> Problem requirements
The required output is the exact sequence of lines from the line holding "(404, 100) = (475, 343): none" to the end of the records, inclusive.

> Material provided

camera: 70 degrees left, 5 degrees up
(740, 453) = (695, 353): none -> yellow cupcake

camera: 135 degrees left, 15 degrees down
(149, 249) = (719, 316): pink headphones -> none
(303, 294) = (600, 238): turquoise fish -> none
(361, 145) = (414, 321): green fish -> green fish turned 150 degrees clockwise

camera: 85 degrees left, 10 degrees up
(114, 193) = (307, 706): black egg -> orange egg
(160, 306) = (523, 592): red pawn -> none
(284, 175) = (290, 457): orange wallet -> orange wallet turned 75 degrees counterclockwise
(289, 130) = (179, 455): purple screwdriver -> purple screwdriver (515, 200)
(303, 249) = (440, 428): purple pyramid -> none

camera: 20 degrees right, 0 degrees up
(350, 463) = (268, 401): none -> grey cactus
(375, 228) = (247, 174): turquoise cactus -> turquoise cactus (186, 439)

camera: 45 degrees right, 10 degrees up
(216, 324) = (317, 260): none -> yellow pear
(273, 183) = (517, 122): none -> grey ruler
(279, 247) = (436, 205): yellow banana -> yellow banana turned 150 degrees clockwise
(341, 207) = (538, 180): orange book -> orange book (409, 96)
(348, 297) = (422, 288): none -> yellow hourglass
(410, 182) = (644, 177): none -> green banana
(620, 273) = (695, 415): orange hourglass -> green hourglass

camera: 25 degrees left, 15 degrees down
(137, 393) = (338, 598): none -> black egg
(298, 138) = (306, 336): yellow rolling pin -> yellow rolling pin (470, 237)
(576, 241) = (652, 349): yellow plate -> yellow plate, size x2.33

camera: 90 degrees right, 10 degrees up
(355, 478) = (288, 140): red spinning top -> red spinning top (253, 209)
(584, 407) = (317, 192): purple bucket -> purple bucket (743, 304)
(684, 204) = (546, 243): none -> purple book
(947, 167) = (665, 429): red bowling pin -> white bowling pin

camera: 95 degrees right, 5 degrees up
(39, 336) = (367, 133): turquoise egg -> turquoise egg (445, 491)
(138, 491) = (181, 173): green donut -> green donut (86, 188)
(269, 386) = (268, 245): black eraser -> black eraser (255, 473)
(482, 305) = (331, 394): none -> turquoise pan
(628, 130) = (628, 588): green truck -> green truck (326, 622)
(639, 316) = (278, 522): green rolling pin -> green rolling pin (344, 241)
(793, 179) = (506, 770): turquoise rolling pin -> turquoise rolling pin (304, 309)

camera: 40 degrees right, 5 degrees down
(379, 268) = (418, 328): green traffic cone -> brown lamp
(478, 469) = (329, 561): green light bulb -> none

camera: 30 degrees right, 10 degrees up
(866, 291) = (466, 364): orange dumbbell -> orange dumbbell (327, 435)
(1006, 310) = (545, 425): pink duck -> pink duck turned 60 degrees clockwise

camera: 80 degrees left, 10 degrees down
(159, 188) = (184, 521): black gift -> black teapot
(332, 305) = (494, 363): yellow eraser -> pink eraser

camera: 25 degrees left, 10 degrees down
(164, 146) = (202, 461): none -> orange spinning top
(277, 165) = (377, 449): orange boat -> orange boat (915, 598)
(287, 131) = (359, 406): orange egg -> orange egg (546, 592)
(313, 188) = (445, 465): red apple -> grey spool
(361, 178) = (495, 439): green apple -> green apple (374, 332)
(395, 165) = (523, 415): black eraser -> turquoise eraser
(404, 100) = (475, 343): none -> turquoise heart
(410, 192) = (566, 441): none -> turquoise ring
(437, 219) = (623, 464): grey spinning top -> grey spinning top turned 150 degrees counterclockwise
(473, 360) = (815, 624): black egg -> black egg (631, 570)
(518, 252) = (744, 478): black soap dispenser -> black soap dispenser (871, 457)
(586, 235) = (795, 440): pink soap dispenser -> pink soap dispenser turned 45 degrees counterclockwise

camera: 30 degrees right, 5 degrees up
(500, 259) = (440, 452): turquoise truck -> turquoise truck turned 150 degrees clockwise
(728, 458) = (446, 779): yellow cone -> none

> Exercise result
(404, 100) = (475, 343): none -> turquoise heart
(410, 192) = (566, 441): none -> turquoise ring
(437, 219) = (623, 464): grey spinning top -> grey spinning top turned 150 degrees counterclockwise
(473, 360) = (815, 624): black egg -> black egg (631, 570)
(518, 252) = (744, 478): black soap dispenser -> black soap dispenser (871, 457)
(586, 235) = (795, 440): pink soap dispenser -> pink soap dispenser turned 45 degrees counterclockwise

camera: 30 degrees right, 5 degrees up
(500, 259) = (440, 452): turquoise truck -> turquoise truck turned 150 degrees clockwise
(728, 458) = (446, 779): yellow cone -> none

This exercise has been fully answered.